» **Problem description**
Word for word, set down every line of the entries below from the line with "red plate D1:G1" to the line with "grey plate G6", including both, and no other line.

» **Data**
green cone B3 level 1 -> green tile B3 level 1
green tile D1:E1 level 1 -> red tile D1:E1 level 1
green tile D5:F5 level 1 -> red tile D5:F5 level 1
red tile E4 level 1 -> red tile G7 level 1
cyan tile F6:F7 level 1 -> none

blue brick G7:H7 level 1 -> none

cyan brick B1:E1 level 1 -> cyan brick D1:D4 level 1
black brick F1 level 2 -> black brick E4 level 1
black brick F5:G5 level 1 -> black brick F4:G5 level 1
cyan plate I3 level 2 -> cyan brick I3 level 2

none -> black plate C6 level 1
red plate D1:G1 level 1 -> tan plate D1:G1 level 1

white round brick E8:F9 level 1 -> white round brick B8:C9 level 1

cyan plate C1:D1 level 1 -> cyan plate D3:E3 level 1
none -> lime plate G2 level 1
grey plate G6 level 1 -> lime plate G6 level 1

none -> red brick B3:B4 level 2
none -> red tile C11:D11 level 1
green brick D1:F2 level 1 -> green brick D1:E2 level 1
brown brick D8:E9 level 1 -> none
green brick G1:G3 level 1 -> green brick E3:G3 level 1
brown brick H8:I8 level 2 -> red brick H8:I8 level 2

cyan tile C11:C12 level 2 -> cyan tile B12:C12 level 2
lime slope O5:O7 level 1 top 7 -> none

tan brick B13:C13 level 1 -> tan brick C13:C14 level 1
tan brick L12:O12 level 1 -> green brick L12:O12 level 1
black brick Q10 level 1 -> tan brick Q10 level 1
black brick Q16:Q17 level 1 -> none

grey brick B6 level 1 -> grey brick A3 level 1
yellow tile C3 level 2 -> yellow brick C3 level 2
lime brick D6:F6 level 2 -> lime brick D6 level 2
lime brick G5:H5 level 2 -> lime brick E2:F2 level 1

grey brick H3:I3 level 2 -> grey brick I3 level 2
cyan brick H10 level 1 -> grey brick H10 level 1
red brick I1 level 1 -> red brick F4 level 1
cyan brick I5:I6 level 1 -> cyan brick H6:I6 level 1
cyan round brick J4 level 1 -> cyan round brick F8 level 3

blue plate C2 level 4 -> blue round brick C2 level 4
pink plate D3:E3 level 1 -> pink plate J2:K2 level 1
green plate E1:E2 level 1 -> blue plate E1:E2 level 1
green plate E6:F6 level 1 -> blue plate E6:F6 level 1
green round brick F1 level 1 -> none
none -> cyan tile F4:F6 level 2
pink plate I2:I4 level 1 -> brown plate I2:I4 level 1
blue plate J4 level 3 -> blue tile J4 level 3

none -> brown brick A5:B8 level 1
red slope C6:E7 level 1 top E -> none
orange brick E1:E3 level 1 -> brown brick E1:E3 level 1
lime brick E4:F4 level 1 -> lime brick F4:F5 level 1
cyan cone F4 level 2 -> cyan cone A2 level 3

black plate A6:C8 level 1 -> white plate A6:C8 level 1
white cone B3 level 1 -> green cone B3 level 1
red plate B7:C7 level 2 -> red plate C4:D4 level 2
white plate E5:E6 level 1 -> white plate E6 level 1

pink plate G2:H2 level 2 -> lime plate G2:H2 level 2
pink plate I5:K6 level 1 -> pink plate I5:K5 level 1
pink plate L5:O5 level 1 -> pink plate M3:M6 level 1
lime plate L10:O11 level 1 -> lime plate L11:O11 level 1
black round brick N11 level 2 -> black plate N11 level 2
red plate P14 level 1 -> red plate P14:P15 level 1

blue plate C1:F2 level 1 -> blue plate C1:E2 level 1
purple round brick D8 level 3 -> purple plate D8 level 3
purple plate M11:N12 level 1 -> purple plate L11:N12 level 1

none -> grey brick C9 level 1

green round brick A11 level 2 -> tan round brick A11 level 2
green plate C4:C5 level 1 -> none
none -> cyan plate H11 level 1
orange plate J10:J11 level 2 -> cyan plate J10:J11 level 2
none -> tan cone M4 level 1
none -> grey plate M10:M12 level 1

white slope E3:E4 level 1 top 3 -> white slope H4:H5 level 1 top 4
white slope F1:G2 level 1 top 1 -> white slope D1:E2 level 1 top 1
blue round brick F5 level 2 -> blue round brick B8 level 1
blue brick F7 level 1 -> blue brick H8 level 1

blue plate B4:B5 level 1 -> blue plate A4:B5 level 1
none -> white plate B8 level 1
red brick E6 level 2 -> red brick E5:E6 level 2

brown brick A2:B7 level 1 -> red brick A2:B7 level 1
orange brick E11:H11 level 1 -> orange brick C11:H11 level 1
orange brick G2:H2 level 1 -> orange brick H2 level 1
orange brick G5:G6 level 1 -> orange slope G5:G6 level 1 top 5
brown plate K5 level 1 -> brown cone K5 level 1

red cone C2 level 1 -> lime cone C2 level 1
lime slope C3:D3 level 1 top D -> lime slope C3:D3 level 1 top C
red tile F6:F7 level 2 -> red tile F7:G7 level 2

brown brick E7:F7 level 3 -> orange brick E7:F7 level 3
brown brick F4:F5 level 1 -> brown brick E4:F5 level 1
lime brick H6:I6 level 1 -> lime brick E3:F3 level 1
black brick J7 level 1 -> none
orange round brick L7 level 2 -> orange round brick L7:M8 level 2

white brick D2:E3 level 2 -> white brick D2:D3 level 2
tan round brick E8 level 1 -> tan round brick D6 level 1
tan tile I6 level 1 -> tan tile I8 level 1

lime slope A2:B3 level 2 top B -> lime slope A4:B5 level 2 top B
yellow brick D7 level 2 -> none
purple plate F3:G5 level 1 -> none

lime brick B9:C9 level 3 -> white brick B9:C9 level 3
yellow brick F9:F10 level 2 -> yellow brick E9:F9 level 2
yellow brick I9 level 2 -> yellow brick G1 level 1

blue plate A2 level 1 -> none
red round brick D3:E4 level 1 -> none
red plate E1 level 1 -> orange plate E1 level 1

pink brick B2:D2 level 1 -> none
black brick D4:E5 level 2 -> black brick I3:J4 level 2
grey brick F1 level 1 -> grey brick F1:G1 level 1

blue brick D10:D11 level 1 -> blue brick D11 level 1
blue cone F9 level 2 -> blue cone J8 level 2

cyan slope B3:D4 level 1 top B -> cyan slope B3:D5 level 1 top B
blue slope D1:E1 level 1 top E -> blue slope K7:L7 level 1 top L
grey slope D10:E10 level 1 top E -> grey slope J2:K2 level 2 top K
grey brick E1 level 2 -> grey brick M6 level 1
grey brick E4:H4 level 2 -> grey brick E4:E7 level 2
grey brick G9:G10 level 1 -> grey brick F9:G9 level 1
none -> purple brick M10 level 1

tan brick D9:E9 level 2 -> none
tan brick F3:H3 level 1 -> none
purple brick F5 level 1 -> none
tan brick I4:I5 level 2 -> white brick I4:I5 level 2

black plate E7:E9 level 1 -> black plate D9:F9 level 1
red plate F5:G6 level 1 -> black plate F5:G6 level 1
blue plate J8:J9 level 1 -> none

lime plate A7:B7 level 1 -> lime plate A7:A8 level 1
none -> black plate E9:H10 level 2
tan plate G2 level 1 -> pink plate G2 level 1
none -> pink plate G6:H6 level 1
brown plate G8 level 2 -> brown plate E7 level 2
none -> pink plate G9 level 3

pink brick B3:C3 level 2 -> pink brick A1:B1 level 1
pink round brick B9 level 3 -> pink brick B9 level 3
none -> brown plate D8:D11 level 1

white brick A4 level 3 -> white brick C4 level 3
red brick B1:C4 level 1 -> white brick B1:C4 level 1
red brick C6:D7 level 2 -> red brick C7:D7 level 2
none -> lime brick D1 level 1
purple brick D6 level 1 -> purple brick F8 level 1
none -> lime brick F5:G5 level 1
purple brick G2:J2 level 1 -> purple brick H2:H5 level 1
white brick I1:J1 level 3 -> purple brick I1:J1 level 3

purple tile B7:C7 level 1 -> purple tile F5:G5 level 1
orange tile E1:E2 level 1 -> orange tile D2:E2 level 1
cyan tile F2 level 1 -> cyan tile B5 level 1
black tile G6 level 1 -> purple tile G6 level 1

» **Solution**
red plate D1:G1 level 1 -> tan plate D1:G1 level 1

white round brick E8:F9 level 1 -> white round brick B8:C9 level 1

cyan plate C1:D1 level 1 -> cyan plate D3:E3 level 1
none -> lime plate G2 level 1
grey plate G6 level 1 -> lime plate G6 level 1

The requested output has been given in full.